_YOUR INSTRUCTIONS_
In the entries below, find the line with "423> 150 degrees counterclockwise" and the line with "camera: 15 degrees left, 5 degrees up". Return those two lines and all lines between them, exactly.
(DATA)
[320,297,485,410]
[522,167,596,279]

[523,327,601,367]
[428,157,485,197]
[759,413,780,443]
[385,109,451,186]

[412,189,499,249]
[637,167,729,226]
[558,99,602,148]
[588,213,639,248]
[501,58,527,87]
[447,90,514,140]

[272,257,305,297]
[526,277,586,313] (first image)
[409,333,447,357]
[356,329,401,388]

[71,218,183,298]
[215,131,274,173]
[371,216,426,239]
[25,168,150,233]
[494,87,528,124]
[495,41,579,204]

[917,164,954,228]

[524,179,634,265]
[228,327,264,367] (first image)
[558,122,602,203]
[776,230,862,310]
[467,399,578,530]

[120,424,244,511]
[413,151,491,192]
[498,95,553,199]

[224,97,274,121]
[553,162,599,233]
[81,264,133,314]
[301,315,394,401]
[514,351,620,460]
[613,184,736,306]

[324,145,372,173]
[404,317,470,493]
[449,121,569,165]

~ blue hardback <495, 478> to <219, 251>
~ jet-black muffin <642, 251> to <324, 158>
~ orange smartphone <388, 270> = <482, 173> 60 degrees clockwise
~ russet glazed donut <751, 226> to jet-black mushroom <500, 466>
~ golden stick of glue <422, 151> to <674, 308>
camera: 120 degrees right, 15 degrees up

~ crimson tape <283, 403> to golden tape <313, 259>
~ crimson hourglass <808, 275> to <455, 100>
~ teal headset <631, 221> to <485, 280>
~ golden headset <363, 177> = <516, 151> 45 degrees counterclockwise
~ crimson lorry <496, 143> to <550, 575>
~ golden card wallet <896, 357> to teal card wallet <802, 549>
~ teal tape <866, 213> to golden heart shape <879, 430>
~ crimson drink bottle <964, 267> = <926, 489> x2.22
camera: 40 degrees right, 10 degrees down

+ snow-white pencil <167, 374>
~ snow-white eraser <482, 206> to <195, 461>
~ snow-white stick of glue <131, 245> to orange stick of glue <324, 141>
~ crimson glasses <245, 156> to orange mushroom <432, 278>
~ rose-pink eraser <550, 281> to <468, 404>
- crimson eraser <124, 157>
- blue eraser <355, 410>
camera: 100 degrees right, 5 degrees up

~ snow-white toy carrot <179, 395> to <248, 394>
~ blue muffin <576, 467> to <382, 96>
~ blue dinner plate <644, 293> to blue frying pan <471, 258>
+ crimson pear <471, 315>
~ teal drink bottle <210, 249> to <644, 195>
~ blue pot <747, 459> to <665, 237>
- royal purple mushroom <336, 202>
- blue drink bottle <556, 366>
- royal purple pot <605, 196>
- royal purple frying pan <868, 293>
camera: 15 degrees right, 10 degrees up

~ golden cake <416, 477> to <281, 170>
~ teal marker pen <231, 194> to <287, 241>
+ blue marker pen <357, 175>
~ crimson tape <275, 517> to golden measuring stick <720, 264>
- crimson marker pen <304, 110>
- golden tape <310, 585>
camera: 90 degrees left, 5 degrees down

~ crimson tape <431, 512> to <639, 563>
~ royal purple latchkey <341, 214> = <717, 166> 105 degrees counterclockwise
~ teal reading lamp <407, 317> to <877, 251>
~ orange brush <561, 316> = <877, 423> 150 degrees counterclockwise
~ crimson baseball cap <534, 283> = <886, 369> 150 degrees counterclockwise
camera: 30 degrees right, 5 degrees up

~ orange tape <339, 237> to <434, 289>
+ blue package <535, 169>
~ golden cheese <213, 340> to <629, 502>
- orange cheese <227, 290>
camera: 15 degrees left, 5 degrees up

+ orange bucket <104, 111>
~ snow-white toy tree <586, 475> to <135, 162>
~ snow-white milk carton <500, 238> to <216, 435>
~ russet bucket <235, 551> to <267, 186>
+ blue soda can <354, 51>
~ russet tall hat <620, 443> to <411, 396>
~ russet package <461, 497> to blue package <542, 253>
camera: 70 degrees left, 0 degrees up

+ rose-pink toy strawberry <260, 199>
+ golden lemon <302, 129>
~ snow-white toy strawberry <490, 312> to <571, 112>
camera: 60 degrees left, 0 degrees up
(End DATA)
_RESPONSE TO THE EXERCISE_
~ orange brush <561, 316> = <877, 423> 150 degrees counterclockwise
~ crimson baseball cap <534, 283> = <886, 369> 150 degrees counterclockwise
camera: 30 degrees right, 5 degrees up

~ orange tape <339, 237> to <434, 289>
+ blue package <535, 169>
~ golden cheese <213, 340> to <629, 502>
- orange cheese <227, 290>
camera: 15 degrees left, 5 degrees up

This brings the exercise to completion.